▸ **Task**
Across the following data, state how many lines include the word "black". Provide the number alone.

▸ **Information supplied**
((

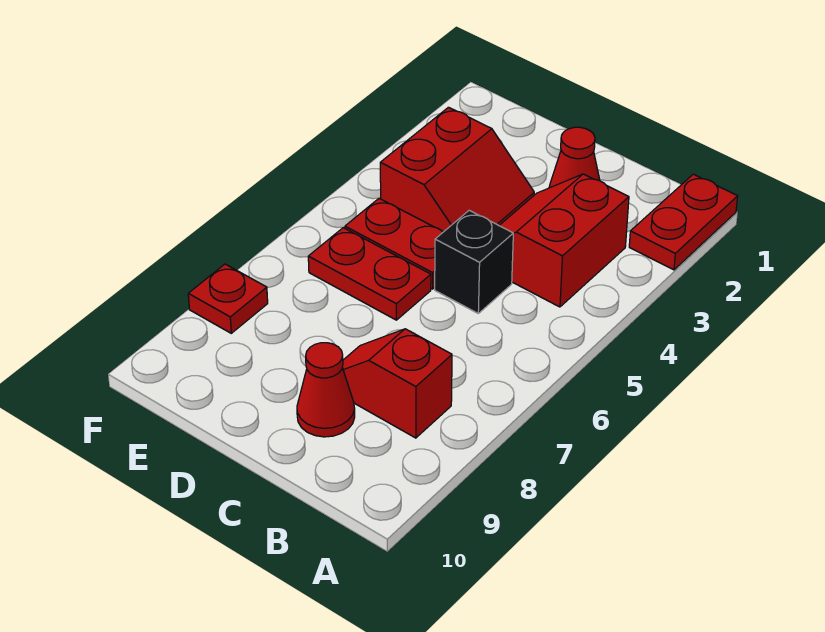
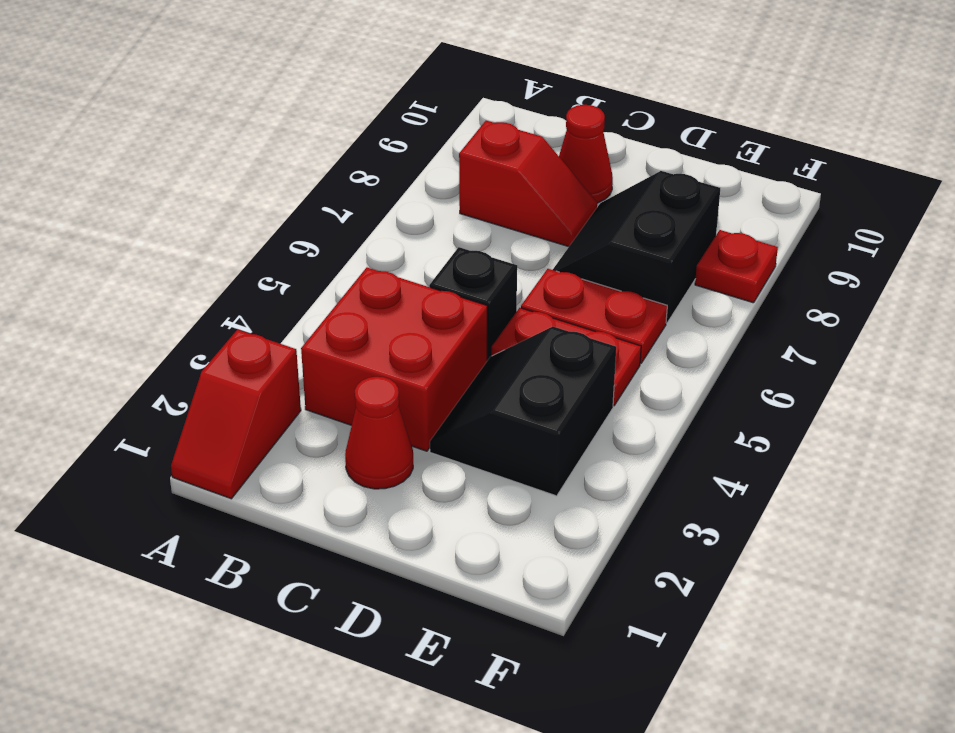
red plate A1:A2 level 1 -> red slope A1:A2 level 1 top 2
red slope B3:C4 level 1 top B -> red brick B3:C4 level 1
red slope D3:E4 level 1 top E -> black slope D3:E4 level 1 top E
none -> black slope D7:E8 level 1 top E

))

▸ **Answer**
2